**Data**
··········
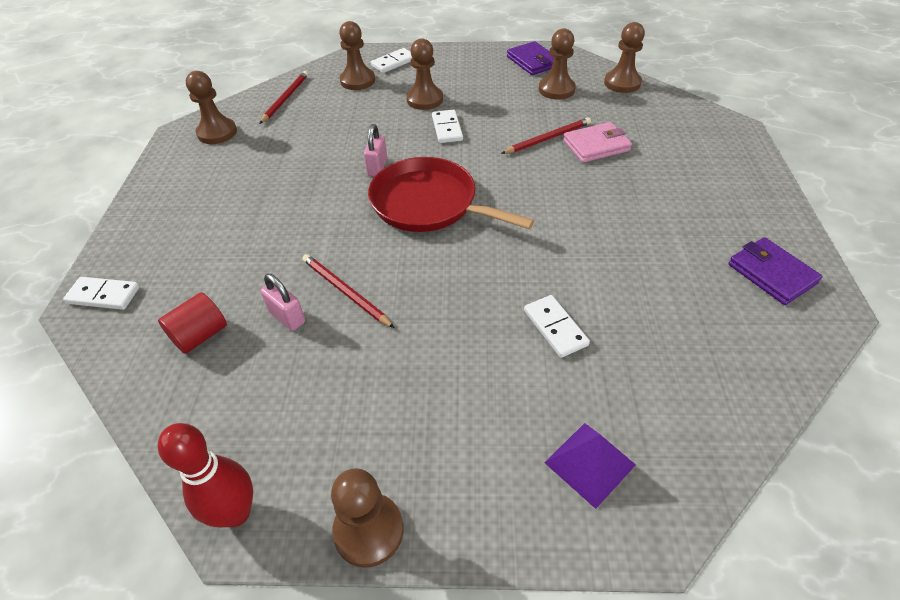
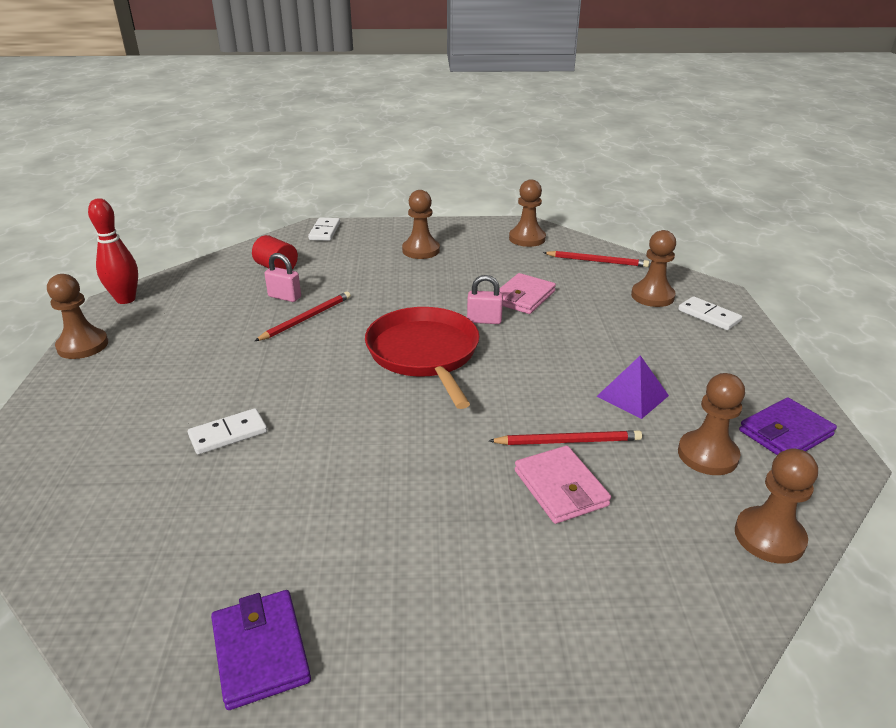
camera: 85 degrees right, 15 degrees down
(287, 317) = (284, 297): pink padlock -> pink padlock turned 75 degrees clockwise
(340, 143) = (523, 297): none -> pink wallet
(424, 99) = (629, 342): brown pawn -> brown pawn (421, 250)
(429, 203) = (424, 353): red pan -> red pan turned 45 degrees counterclockwise
(447, 128) = (569, 360): white domino -> none
(548, 138) = (568, 441): red pencil -> red pencil turned 60 degrees counterclockwise
(589, 463) = (71, 447): purple pyramid -> purple pyramid (632, 396)
(771, 274) = (261, 651): purple wallet -> purple wallet turned 75 degrees counterclockwise

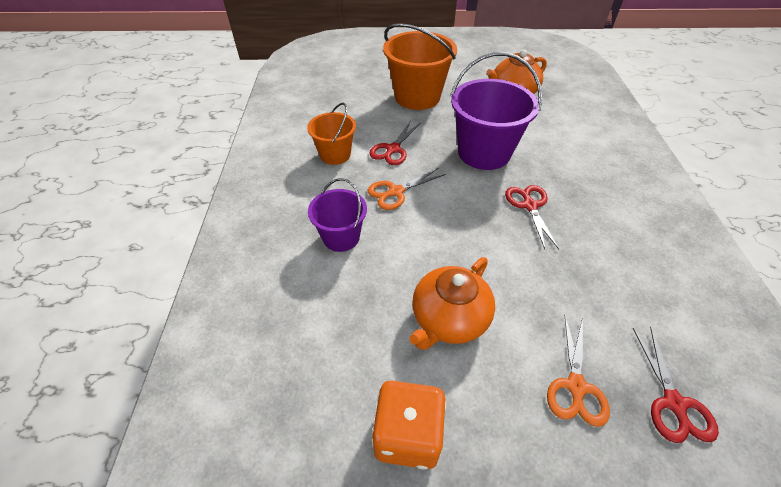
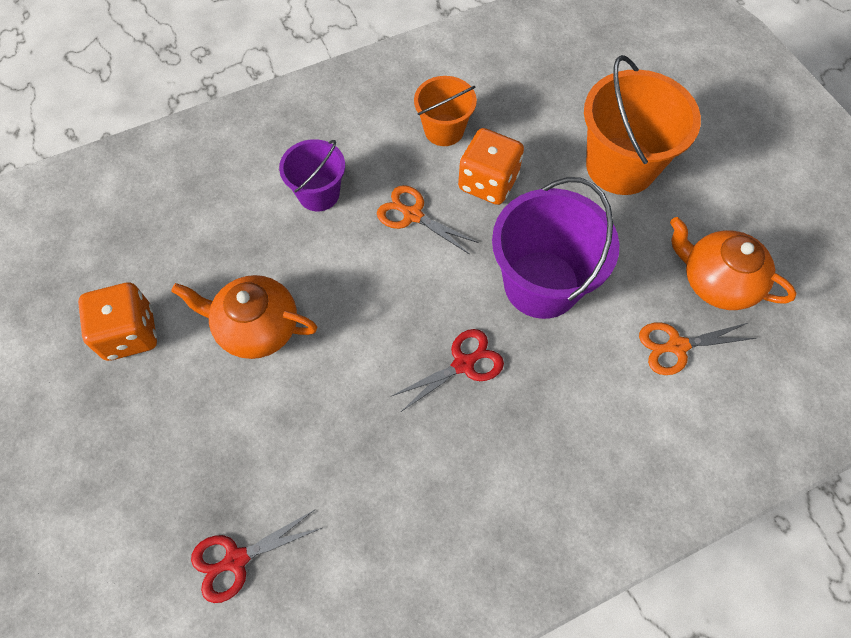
camera: 65 degrees right, 15 degrees up
(393, 149) = (488, 182): red scissors -> orange dice
(576, 386) = (222, 462): orange scissors -> orange scissors (677, 346)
··········
**What this task involves**
Write out exactly the lines of the material above, starting with the first and finishing with the line that contains "(771, 274) = (261, 651): purple", without pictures.

**Task result**
camera: 85 degrees right, 15 degrees down
(287, 317) = (284, 297): pink padlock -> pink padlock turned 75 degrees clockwise
(340, 143) = (523, 297): none -> pink wallet
(424, 99) = (629, 342): brown pawn -> brown pawn (421, 250)
(429, 203) = (424, 353): red pan -> red pan turned 45 degrees counterclockwise
(447, 128) = (569, 360): white domino -> none
(548, 138) = (568, 441): red pencil -> red pencil turned 60 degrees counterclockwise
(589, 463) = (71, 447): purple pyramid -> purple pyramid (632, 396)
(771, 274) = (261, 651): purple wallet -> purple wallet turned 75 degrees counterclockwise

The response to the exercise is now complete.